(Exercise prompt) Each record that follows is to be transcribed exactly, excluding its images.

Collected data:
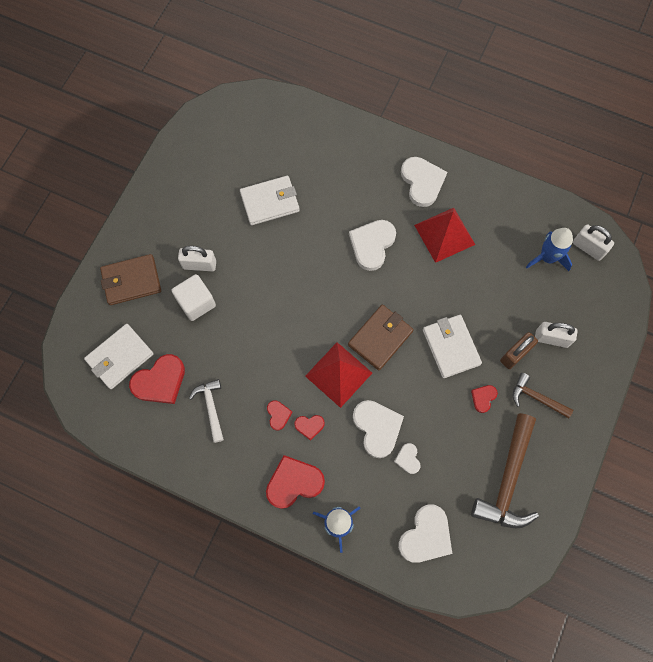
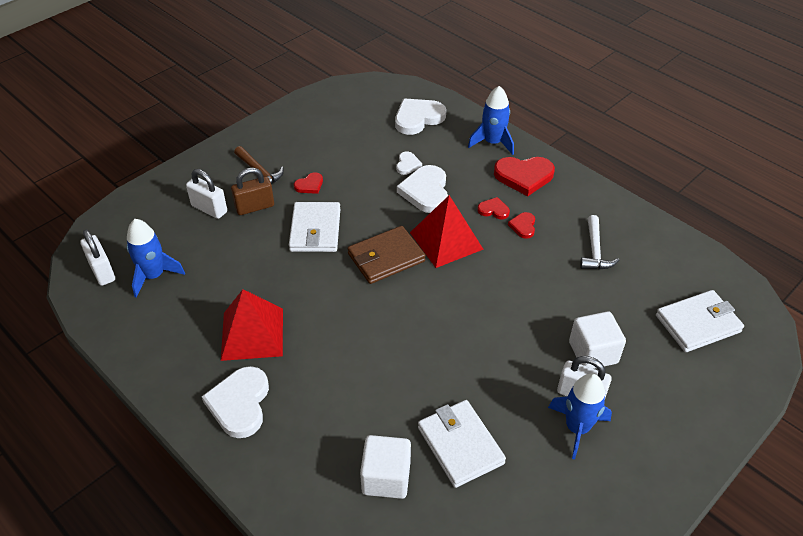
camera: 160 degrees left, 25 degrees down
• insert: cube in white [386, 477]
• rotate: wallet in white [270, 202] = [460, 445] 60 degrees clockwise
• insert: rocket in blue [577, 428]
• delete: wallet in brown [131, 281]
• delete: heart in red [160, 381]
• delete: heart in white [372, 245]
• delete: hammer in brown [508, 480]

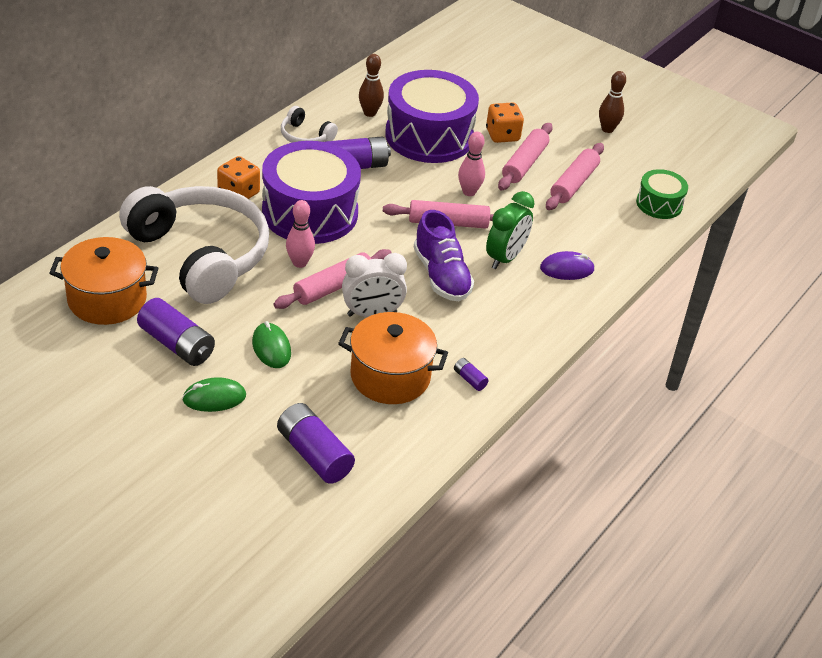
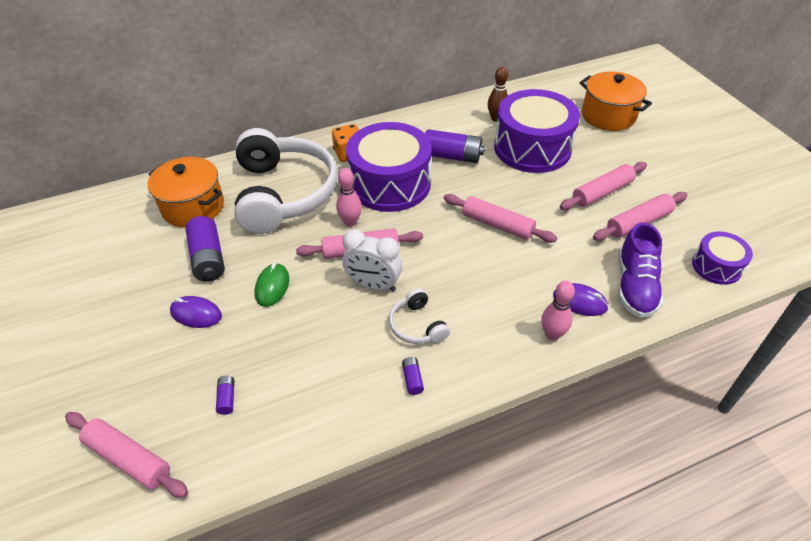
camera: 35 degrees right, 5 degrees up
• insert: rolling pin in pink [129, 458]
• recolor: mouse in green [214, 398] to mouse in purple [196, 314]
• resize: battery in purple [314, 454] = [227, 398] x0.46
• move: headphones in white [305, 136] to [417, 325]
• move: bowling pin in pink [469, 192] to [552, 334]
• move: pot in orange [390, 376] to [608, 116]
• move: shoe in purple [441, 276] to [635, 286]
• recolor: drum in green [659, 204] to drum in purple [716, 266]
• delete: dice in orange [502, 135]
• delete: clock in green [505, 258]
• delete: bowling pin in brown [607, 129]

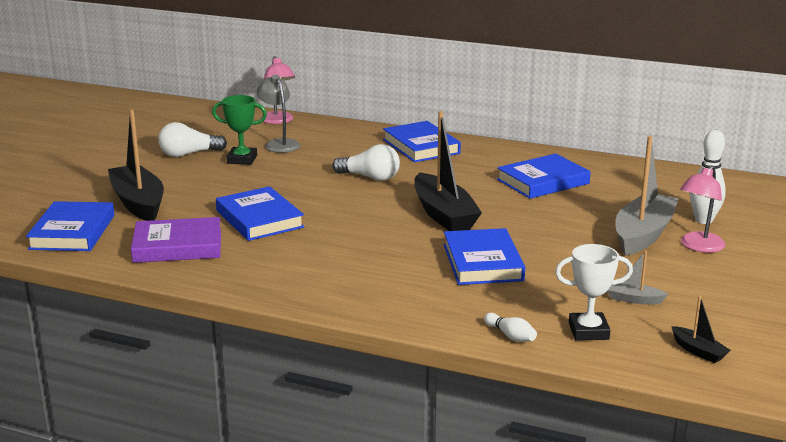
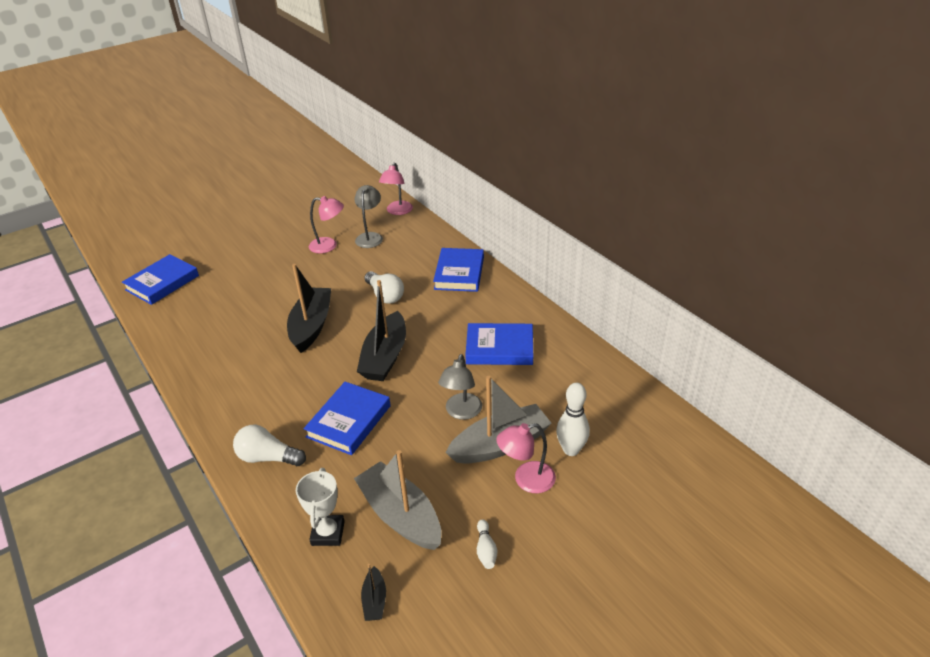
camera: 35 degrees right, 15 degrees up
• move: light bulb in white [189, 154] to [268, 457]
• move: boat in black [138, 203] to [311, 326]
• rotate: trophy in white [588, 331] = [328, 533] 60 degrees clockwise
• replace: trophy in green [242, 159] to lamp in pink [329, 246]
• resize: boat in grey [633, 299] = [401, 515] x2.22
• insert: lamp in grey [461, 412]
• move: bowling pin in white [510, 336] to [486, 550]
• delete: book in purple [178, 246]
• delete: book in blue [259, 219]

(Answer area)
camera: 160 degrees left, 25 degrees down
• insert: cube in white [386, 477]
• rotate: wallet in white [270, 202] = [460, 445] 60 degrees clockwise
• insert: rocket in blue [577, 428]
• delete: wallet in brown [131, 281]
• delete: heart in red [160, 381]
• delete: heart in white [372, 245]
• delete: hammer in brown [508, 480]

camera: 35 degrees right, 5 degrees up
• insert: rolling pin in pink [129, 458]
• recolor: mouse in green [214, 398] to mouse in purple [196, 314]
• resize: battery in purple [314, 454] = [227, 398] x0.46
• move: headphones in white [305, 136] to [417, 325]
• move: bowling pin in pink [469, 192] to [552, 334]
• move: pot in orange [390, 376] to [608, 116]
• move: shoe in purple [441, 276] to [635, 286]
• recolor: drum in green [659, 204] to drum in purple [716, 266]
• delete: dice in orange [502, 135]
• delete: clock in green [505, 258]
• delete: bowling pin in brown [607, 129]

camera: 35 degrees right, 15 degrees up
• move: light bulb in white [189, 154] to [268, 457]
• move: boat in black [138, 203] to [311, 326]
• rotate: trophy in white [588, 331] = [328, 533] 60 degrees clockwise
• replace: trophy in green [242, 159] to lamp in pink [329, 246]
• resize: boat in grey [633, 299] = [401, 515] x2.22
• insert: lamp in grey [461, 412]
• move: bowling pin in white [510, 336] to [486, 550]
• delete: book in purple [178, 246]
• delete: book in blue [259, 219]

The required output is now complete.